(Beginning of LISTED RECORDS)

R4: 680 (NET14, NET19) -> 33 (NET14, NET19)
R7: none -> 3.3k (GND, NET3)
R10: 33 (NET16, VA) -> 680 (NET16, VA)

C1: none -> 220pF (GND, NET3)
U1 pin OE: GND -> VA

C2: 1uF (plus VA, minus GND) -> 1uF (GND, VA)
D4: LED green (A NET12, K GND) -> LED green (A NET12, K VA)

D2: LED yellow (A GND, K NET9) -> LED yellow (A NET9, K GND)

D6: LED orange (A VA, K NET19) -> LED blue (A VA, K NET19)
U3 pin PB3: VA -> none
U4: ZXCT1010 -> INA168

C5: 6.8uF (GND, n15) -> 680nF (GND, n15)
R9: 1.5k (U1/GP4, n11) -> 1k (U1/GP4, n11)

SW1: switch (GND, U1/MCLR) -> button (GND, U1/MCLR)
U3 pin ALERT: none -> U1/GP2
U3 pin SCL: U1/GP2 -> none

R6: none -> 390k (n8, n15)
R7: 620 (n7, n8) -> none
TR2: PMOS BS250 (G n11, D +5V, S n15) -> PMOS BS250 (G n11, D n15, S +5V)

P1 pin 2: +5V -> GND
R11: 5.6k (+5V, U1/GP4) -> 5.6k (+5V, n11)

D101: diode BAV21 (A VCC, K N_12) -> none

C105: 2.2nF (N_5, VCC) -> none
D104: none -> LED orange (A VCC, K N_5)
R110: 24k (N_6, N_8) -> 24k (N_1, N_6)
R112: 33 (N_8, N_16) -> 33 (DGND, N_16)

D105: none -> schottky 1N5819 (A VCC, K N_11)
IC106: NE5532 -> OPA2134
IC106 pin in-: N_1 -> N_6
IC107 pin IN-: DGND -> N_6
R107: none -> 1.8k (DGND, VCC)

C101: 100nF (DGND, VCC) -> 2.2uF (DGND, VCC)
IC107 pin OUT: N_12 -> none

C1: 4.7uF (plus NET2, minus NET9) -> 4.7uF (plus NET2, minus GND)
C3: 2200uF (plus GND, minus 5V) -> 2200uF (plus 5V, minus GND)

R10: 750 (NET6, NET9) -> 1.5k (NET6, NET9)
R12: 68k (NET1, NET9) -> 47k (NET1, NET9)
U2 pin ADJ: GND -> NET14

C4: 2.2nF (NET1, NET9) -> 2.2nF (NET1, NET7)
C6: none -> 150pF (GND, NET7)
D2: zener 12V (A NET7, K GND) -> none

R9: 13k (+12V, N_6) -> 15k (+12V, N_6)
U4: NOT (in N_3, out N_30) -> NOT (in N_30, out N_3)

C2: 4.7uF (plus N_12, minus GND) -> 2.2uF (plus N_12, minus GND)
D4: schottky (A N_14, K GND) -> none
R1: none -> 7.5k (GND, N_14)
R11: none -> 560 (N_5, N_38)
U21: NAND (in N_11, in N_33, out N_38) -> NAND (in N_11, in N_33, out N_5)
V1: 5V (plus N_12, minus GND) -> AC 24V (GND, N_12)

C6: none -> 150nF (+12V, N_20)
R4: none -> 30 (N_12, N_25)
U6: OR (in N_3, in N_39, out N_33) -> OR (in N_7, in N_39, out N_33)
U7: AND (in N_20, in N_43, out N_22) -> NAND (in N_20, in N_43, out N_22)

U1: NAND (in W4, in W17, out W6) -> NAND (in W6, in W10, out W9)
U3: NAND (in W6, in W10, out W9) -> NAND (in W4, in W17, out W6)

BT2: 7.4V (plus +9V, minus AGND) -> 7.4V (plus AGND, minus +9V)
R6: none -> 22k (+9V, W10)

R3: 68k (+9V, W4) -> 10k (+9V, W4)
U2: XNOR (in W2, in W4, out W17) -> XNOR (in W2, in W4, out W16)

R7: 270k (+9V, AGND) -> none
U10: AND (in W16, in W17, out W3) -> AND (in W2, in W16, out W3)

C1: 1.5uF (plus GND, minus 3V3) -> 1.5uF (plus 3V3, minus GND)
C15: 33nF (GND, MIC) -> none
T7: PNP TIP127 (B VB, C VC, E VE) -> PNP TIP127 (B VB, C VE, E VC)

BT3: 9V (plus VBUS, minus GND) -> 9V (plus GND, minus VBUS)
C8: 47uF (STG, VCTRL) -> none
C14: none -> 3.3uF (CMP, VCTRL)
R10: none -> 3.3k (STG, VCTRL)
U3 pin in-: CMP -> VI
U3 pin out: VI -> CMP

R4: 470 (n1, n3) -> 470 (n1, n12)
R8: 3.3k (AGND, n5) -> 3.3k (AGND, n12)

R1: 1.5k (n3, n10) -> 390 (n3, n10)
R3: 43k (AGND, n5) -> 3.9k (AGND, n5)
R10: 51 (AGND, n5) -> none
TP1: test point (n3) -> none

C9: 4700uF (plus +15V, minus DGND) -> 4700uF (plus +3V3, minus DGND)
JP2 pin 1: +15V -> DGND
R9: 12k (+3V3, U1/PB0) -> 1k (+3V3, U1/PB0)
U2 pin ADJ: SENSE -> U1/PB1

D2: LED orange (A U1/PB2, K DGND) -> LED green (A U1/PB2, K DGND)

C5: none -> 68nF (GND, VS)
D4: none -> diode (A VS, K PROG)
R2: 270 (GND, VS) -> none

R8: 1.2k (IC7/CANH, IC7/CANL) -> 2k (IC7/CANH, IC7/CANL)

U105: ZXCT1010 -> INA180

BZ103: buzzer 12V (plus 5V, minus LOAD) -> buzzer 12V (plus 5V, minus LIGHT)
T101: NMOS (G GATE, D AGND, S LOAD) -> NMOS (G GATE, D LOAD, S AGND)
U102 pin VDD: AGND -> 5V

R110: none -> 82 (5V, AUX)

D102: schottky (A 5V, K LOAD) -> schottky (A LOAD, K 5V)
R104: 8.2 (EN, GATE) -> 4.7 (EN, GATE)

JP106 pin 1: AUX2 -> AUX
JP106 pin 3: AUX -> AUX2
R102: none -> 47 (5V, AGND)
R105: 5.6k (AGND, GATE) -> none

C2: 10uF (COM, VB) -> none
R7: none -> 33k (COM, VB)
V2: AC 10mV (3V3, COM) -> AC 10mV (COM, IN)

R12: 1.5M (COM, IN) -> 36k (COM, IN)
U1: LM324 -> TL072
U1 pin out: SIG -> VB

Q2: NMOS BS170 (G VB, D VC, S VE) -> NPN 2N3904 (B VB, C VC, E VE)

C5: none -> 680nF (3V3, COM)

(End of LISTED RECORDS)

### PROBLEM TO WORK ON
Anywhere the listing shows the word "orange", copy the full line.

### ANSWER TO THIS TASK
D6: LED orange (A VA, K NET19) -> LED blue (A VA, K NET19)
D104: none -> LED orange (A VCC, K N_5)
D2: LED orange (A U1/PB2, K DGND) -> LED green (A U1/PB2, K DGND)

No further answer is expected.